• _Aim_
Determine how many lines in the items below contain the string "italic". Reply with the number only.

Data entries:
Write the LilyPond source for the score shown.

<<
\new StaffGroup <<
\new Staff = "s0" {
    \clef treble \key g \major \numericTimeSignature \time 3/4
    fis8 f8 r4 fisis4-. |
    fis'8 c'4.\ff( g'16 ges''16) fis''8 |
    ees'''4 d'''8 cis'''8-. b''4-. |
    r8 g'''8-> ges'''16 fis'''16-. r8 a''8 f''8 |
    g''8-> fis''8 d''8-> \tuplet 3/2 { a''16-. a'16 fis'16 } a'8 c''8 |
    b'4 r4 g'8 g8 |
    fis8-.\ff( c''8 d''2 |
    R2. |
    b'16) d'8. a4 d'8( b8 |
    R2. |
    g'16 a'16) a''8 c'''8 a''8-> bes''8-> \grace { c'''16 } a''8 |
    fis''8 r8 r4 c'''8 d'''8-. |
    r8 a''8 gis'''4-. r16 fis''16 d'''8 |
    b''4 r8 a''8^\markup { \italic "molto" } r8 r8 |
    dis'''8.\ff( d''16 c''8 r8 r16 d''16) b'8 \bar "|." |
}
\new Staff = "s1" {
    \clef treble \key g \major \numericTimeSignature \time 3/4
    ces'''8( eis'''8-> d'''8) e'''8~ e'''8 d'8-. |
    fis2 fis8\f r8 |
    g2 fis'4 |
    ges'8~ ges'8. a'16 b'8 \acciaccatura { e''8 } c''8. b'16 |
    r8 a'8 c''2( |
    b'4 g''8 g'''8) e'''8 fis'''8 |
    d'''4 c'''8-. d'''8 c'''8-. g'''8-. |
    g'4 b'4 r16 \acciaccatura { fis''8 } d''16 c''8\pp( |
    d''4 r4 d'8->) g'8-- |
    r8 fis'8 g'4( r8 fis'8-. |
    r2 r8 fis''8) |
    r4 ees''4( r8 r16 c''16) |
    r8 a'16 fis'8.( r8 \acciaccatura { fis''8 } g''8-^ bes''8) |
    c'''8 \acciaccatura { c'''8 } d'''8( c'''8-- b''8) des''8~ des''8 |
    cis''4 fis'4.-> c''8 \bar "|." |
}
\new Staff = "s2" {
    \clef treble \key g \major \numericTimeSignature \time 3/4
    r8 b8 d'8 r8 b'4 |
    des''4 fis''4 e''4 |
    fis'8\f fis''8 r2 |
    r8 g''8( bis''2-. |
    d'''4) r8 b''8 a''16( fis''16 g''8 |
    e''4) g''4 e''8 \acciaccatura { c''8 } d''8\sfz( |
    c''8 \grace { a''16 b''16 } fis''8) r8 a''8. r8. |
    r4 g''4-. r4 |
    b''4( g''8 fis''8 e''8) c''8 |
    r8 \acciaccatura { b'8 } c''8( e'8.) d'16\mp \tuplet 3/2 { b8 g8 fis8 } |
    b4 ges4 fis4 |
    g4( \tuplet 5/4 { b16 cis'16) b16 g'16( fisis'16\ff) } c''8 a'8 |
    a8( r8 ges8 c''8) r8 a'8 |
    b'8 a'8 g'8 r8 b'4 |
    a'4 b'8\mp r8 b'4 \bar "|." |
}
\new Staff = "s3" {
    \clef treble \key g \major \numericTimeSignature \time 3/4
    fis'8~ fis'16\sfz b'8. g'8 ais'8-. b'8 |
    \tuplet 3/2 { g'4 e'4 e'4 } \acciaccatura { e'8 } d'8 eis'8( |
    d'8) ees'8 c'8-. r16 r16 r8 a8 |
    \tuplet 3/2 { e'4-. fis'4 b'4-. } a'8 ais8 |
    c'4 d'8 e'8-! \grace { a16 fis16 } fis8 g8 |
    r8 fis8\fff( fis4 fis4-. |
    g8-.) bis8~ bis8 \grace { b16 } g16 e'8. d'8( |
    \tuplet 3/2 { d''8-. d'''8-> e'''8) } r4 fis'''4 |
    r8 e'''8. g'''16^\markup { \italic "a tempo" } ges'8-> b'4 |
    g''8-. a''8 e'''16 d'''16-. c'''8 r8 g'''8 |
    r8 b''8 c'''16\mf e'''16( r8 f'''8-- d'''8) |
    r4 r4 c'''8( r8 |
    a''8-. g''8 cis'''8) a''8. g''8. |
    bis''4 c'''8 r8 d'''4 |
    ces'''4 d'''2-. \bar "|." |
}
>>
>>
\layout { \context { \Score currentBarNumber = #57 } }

• _Solution to this exercise_
2